GIVEN ENTRIES:

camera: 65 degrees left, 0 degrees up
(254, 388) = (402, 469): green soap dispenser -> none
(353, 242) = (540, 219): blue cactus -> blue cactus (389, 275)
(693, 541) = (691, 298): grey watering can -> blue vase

==

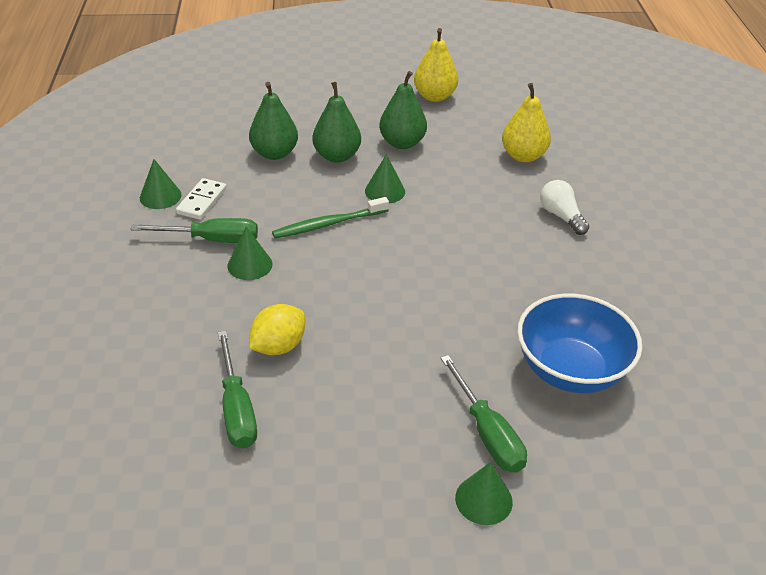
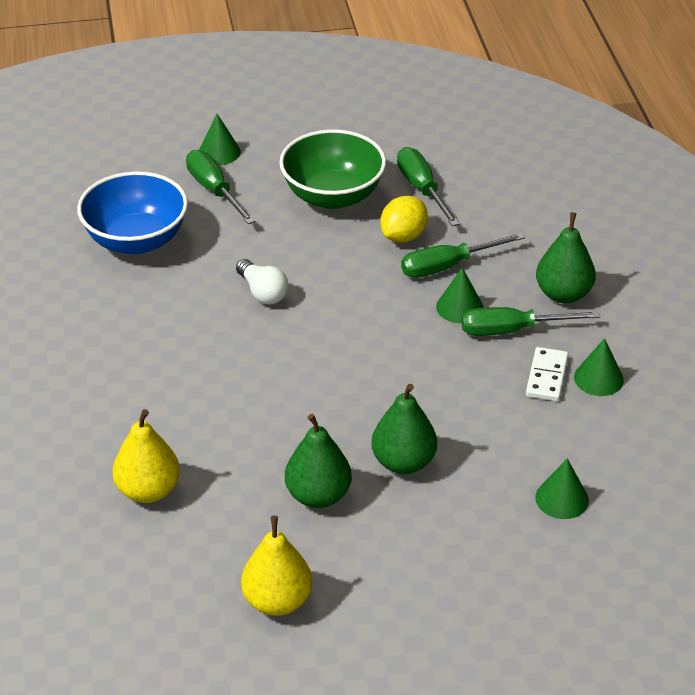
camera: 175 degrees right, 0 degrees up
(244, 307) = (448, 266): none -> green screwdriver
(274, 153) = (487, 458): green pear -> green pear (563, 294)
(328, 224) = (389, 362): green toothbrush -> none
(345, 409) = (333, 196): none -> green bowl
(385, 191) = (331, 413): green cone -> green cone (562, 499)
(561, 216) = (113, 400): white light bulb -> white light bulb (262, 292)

---

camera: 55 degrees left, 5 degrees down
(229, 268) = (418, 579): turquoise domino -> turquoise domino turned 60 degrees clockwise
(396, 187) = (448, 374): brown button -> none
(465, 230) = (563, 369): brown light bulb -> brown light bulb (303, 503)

YOUR INSTRUCTIONS: Within the listing above, the range opens at the line with "(328, 224) = (389, 362): green" and closes at the line with "(561, 216) = (113, 400): white". Reproduce exactly the lines of that range, including both ends.

YOUR SOLUTION:
(328, 224) = (389, 362): green toothbrush -> none
(345, 409) = (333, 196): none -> green bowl
(385, 191) = (331, 413): green cone -> green cone (562, 499)
(561, 216) = (113, 400): white light bulb -> white light bulb (262, 292)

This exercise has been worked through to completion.